**Request:**
Each line of the records that follow must come back exactly, with pictures skipped.
Material for this task Start Marker
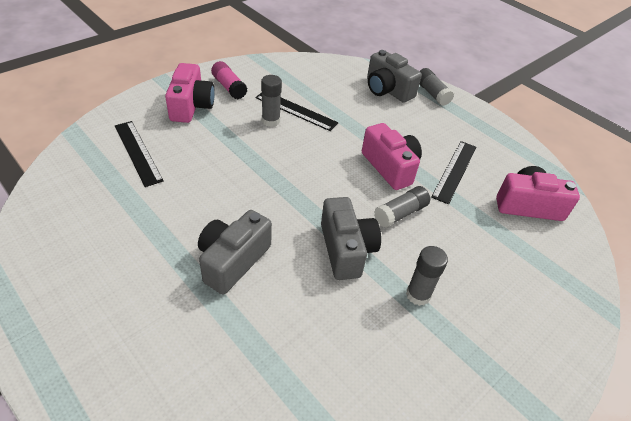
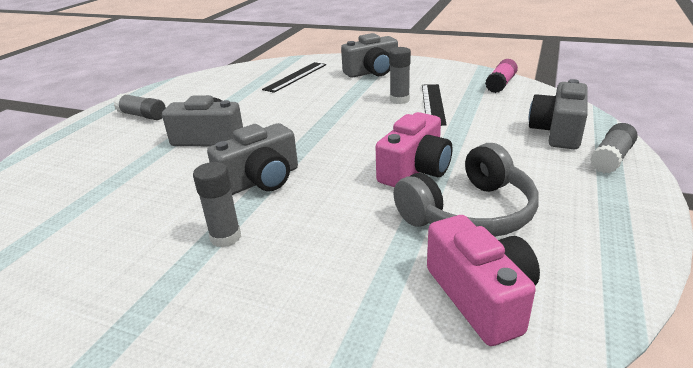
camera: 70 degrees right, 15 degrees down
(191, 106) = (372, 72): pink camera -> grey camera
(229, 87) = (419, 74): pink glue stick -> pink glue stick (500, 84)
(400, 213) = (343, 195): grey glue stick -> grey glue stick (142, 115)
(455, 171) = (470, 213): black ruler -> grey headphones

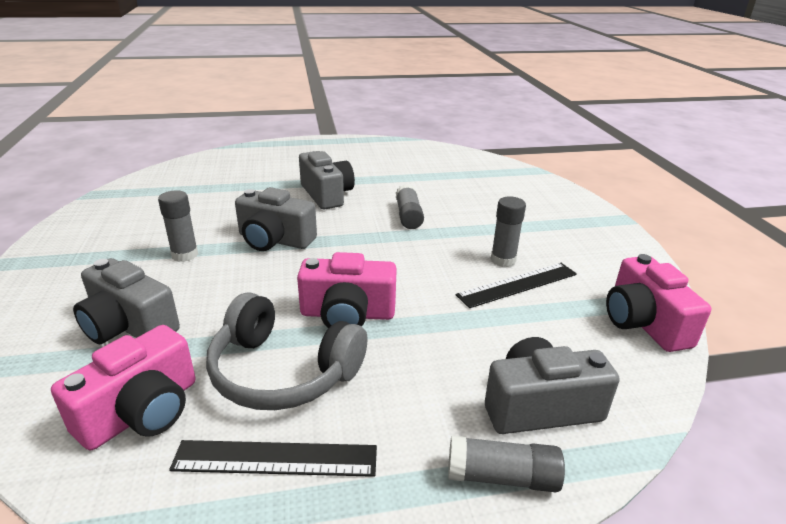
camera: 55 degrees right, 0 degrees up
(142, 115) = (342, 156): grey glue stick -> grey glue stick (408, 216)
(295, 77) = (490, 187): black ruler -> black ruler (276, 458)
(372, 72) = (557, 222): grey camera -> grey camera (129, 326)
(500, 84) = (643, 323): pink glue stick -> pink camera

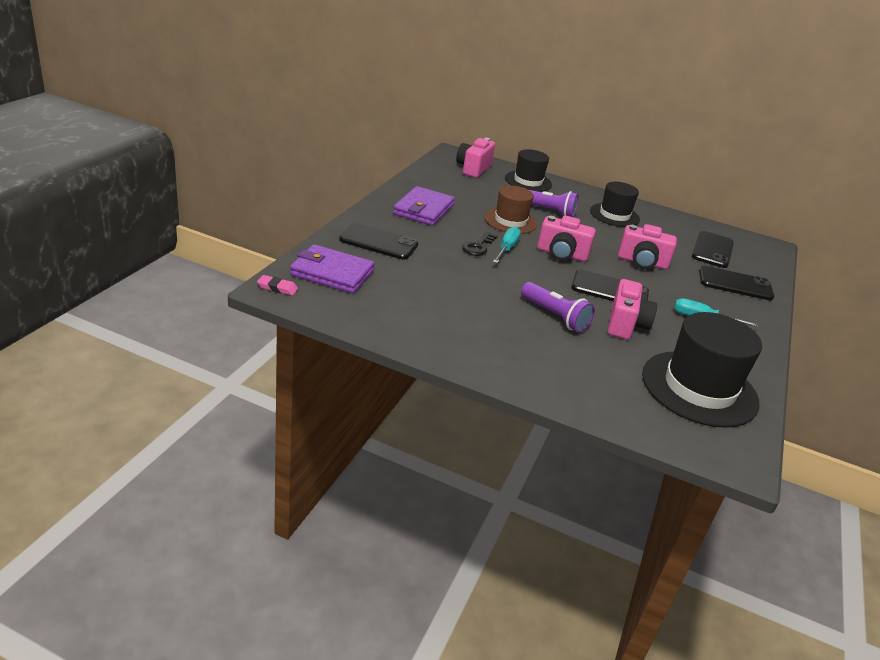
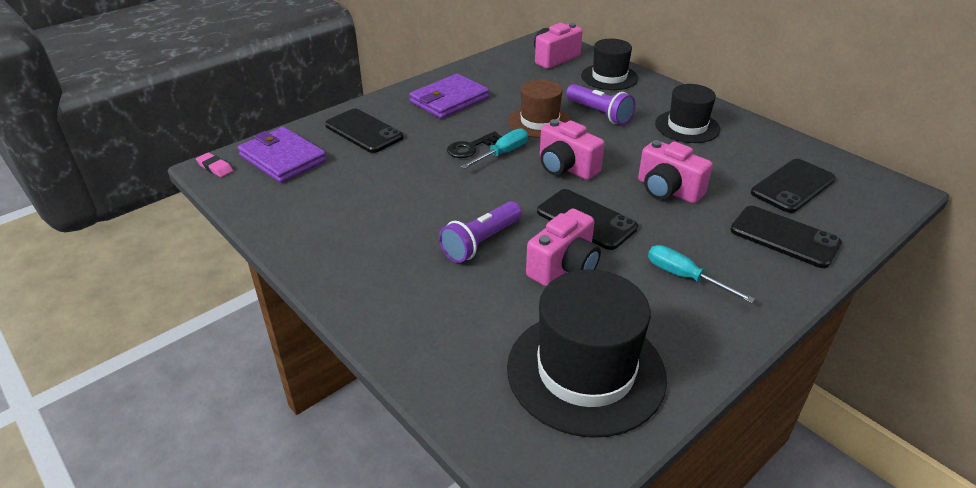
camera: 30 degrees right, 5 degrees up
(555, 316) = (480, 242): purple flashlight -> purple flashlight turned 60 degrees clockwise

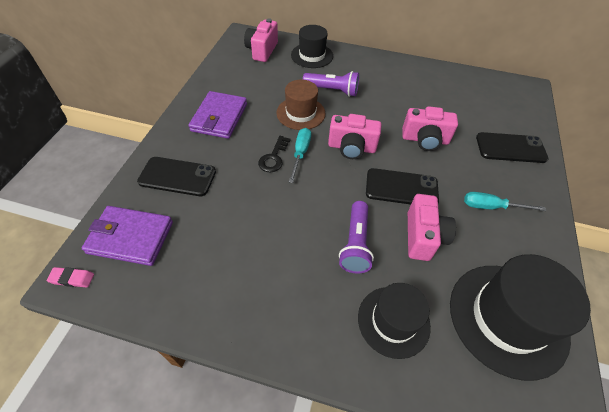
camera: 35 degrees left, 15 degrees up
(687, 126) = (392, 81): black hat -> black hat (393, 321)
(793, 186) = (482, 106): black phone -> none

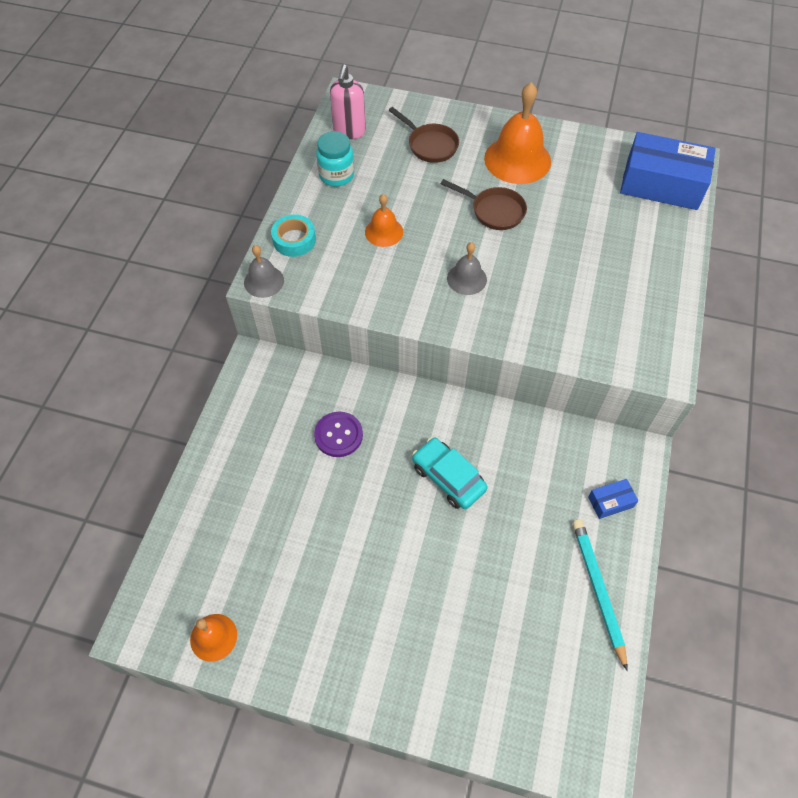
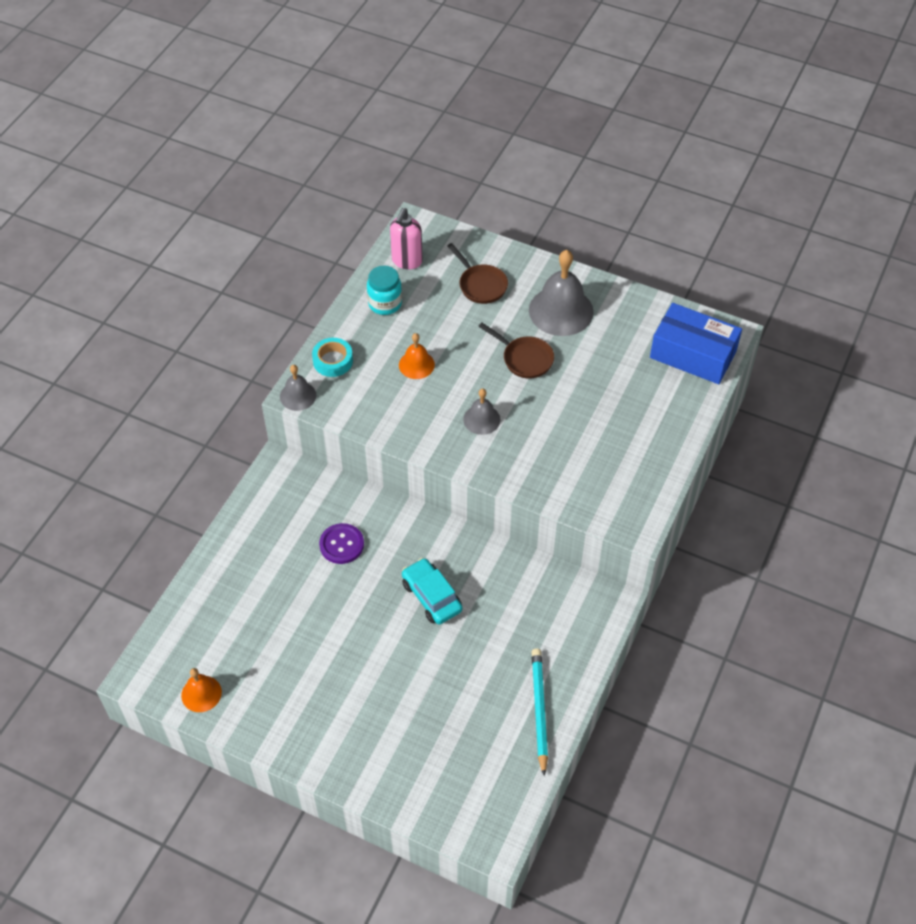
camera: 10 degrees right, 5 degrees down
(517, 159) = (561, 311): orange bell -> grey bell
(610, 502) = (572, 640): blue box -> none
Material for this task End Marker
**Solution for this exercise:**
camera: 70 degrees right, 15 degrees down
(191, 106) = (372, 72): pink camera -> grey camera
(229, 87) = (419, 74): pink glue stick -> pink glue stick (500, 84)
(400, 213) = (343, 195): grey glue stick -> grey glue stick (142, 115)
(455, 171) = (470, 213): black ruler -> grey headphones

camera: 55 degrees right, 0 degrees up
(142, 115) = (342, 156): grey glue stick -> grey glue stick (408, 216)
(295, 77) = (490, 187): black ruler -> black ruler (276, 458)
(372, 72) = (557, 222): grey camera -> grey camera (129, 326)
(500, 84) = (643, 323): pink glue stick -> pink camera

camera: 30 degrees right, 5 degrees up
(555, 316) = (480, 242): purple flashlight -> purple flashlight turned 60 degrees clockwise

camera: 35 degrees left, 15 degrees up
(687, 126) = (392, 81): black hat -> black hat (393, 321)
(793, 186) = (482, 106): black phone -> none

camera: 10 degrees right, 5 degrees down
(517, 159) = (561, 311): orange bell -> grey bell
(610, 502) = (572, 640): blue box -> none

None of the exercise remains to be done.